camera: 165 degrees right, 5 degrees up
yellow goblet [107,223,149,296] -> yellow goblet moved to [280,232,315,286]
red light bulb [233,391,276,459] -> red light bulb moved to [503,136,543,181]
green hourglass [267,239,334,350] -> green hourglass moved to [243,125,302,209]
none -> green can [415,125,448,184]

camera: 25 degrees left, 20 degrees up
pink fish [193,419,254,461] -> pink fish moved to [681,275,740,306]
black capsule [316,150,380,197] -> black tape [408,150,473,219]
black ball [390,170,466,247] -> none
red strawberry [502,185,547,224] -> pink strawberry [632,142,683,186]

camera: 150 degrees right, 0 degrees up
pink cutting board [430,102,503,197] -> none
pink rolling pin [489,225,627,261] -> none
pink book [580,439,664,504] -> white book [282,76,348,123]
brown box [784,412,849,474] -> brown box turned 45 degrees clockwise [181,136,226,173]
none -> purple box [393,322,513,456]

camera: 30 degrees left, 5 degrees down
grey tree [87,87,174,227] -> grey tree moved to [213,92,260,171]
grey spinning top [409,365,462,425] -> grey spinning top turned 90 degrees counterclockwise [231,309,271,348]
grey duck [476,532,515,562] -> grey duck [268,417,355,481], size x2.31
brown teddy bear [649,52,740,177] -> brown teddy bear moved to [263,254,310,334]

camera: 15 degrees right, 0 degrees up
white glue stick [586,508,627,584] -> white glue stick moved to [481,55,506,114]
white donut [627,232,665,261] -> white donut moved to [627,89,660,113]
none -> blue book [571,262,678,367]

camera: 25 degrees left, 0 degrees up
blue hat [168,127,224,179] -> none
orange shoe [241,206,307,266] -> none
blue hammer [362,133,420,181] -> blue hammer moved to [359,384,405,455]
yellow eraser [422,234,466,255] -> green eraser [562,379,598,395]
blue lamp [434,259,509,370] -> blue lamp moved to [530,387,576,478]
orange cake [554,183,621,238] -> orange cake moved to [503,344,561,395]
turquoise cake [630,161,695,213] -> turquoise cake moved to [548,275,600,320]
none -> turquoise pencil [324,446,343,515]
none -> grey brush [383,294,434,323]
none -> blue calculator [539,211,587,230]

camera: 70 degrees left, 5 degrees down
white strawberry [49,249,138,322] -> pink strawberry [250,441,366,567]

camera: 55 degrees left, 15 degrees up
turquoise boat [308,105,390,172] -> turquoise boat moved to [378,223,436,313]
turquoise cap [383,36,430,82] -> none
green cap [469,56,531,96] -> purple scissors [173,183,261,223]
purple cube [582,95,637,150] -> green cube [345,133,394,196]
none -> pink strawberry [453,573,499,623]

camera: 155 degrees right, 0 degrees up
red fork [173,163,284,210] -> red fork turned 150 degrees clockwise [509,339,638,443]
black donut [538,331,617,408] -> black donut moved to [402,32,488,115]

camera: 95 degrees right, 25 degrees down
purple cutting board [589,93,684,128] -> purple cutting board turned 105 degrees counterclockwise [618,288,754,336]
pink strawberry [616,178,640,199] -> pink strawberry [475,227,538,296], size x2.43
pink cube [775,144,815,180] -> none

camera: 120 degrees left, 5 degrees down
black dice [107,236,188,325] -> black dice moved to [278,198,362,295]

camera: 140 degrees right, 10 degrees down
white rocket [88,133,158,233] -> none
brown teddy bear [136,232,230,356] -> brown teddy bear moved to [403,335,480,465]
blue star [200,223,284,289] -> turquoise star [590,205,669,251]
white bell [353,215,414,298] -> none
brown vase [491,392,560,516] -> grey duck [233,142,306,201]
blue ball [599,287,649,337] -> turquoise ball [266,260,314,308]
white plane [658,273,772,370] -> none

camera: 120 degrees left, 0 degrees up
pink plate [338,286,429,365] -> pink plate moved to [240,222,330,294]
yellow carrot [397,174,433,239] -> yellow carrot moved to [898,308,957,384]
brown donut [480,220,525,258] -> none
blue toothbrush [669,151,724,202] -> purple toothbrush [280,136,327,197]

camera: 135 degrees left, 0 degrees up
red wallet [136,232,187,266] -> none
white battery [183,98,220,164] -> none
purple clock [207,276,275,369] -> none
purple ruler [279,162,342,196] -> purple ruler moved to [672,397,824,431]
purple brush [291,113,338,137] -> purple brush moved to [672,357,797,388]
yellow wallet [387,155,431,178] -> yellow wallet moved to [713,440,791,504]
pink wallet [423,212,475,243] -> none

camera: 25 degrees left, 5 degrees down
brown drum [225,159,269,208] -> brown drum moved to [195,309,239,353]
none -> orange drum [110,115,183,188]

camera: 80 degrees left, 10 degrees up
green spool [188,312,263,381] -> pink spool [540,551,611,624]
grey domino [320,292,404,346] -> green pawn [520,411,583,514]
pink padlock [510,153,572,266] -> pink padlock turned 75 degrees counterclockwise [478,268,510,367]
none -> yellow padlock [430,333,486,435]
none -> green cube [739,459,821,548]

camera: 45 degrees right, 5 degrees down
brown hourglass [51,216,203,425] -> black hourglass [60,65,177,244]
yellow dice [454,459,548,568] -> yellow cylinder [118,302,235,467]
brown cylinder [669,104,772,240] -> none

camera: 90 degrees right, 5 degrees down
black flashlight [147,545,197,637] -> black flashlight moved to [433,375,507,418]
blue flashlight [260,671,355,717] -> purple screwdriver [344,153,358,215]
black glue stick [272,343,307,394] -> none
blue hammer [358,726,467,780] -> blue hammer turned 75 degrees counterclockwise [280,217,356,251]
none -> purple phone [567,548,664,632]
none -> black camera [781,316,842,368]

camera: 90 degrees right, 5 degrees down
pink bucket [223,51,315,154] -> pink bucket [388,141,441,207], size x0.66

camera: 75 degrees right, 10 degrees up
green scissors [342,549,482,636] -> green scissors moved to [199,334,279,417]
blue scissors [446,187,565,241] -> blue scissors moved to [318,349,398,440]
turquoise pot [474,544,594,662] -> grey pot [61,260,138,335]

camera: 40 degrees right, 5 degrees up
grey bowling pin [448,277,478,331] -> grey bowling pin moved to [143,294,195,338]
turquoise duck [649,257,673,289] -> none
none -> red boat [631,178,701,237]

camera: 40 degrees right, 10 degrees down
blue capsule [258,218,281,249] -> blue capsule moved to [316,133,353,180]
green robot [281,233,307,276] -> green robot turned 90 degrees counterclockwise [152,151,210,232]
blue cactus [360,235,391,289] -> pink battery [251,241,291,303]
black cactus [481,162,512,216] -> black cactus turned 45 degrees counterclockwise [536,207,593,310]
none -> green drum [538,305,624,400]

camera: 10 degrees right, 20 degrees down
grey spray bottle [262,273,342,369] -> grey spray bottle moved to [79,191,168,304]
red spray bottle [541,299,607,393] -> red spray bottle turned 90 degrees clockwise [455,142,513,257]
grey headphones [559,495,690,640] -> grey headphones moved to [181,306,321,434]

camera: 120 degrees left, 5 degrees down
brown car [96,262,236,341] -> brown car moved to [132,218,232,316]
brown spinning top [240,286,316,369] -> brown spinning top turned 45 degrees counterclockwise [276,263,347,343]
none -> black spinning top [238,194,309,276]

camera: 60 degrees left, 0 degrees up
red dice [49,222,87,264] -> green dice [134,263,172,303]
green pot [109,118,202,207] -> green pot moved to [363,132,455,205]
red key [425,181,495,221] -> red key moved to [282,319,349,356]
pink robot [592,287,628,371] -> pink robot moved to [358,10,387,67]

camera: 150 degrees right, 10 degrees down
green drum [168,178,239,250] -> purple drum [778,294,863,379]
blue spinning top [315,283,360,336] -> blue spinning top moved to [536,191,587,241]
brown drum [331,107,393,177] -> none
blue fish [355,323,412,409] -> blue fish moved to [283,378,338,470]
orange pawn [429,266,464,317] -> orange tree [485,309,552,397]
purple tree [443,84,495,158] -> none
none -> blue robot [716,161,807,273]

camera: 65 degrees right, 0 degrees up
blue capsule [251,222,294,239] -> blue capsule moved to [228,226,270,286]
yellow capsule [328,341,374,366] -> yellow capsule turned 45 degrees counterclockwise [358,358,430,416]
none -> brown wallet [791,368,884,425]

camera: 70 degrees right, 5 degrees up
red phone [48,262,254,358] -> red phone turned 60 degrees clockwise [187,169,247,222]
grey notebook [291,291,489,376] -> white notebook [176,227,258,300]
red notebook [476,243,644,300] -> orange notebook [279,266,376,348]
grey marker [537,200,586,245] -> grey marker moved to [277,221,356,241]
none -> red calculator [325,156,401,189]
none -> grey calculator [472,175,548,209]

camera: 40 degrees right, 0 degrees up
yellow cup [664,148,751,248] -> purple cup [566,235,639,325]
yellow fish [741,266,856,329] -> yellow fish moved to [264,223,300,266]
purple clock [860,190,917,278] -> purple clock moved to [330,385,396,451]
+ + + +
**Job**
Given the records above, restate word for word only the lines starting at the one with "green drum [168,178,239,250]" and ending at the one with "blue capsule [251,222,294,239]".

**Task output**
green drum [168,178,239,250] -> purple drum [778,294,863,379]
blue spinning top [315,283,360,336] -> blue spinning top moved to [536,191,587,241]
brown drum [331,107,393,177] -> none
blue fish [355,323,412,409] -> blue fish moved to [283,378,338,470]
orange pawn [429,266,464,317] -> orange tree [485,309,552,397]
purple tree [443,84,495,158] -> none
none -> blue robot [716,161,807,273]

camera: 65 degrees right, 0 degrees up
blue capsule [251,222,294,239] -> blue capsule moved to [228,226,270,286]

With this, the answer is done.